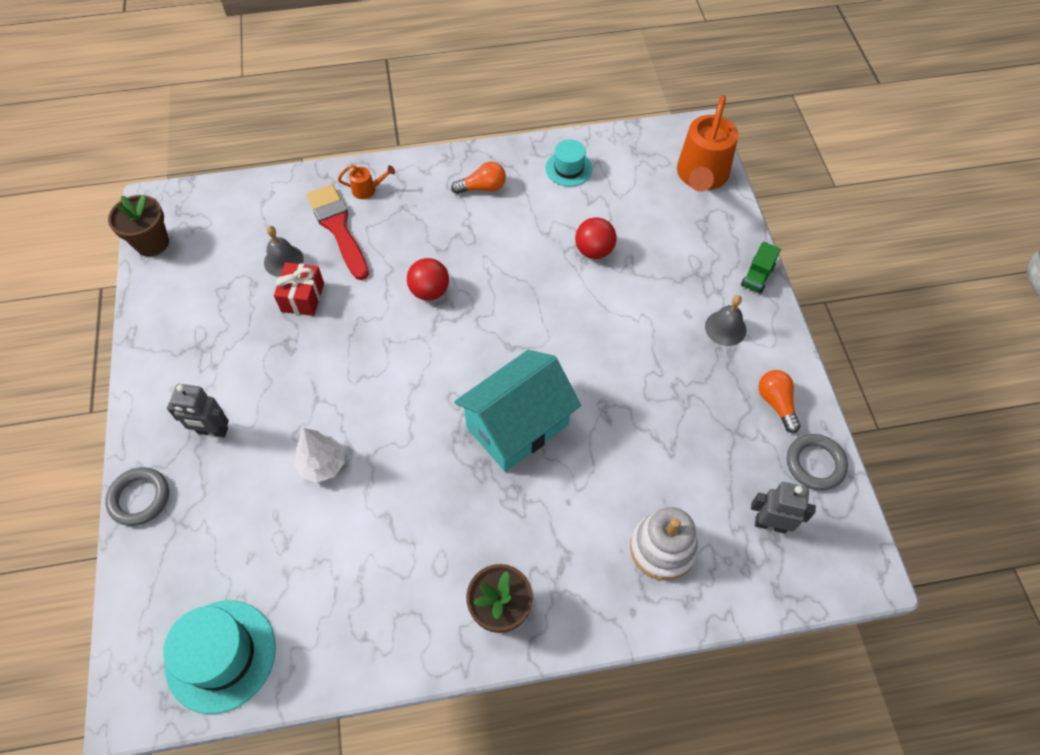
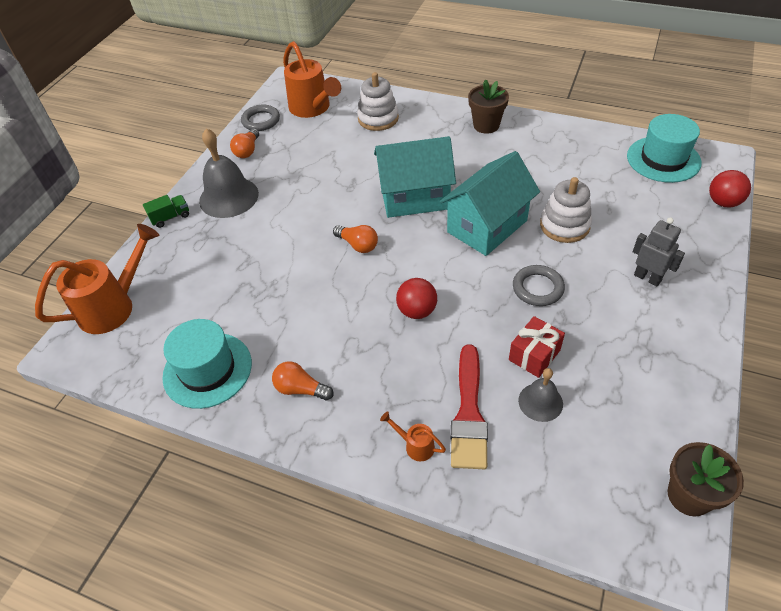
camera: 145 degrees left, 10 degrees down
(139, 498) = (715, 255): grey ring -> grey ring (537, 288)
(322, 464) = (564, 225): white tree -> white stacking toy
(411, 422) = (487, 226): none -> turquoise house
(535, 334) = (358, 245): none -> orange light bulb
(568, 168) = (207, 370): turquoise hat -> turquoise hat, size x1.69
(594, 251) = (260, 285): red ball -> red ball (723, 202)
(725, 328) = (229, 197): grey bell -> grey bell, size x1.81
(770, 524) = (312, 108): grey robot -> orange watering can

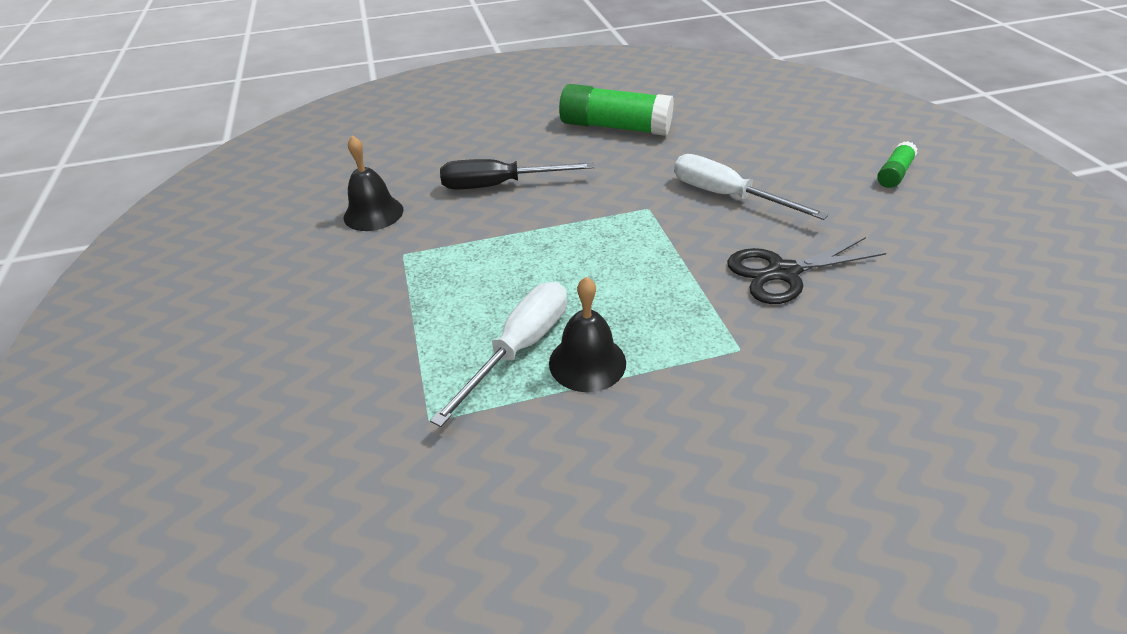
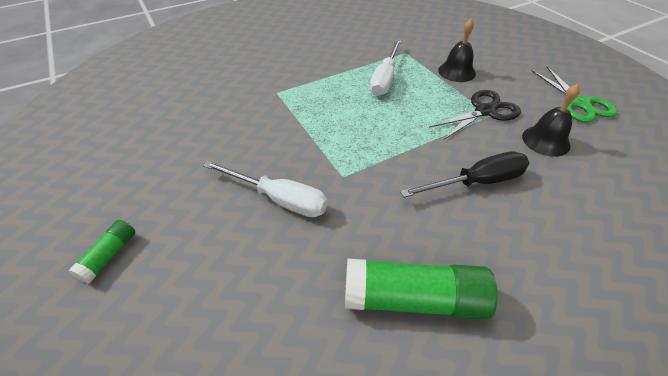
camera: 165 degrees right, 5 degrees up
(258, 253) = (579, 103): none -> green scissors
(587, 362) = (350, 78): black bell -> black bell (456, 71)
(783, 273) = (246, 135): black scissors -> black scissors (485, 111)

- **Task goal**
Restate exactly, and only, the lines from the one that holds "(411, 422) = (487, 226): none" down to the last line of the material above. Omit the pictures.

- **Task result**
(411, 422) = (487, 226): none -> turquoise house
(535, 334) = (358, 245): none -> orange light bulb
(568, 168) = (207, 370): turquoise hat -> turquoise hat, size x1.69
(594, 251) = (260, 285): red ball -> red ball (723, 202)
(725, 328) = (229, 197): grey bell -> grey bell, size x1.81
(770, 524) = (312, 108): grey robot -> orange watering can

camera: 165 degrees right, 5 degrees up
(258, 253) = (579, 103): none -> green scissors
(587, 362) = (350, 78): black bell -> black bell (456, 71)
(783, 273) = (246, 135): black scissors -> black scissors (485, 111)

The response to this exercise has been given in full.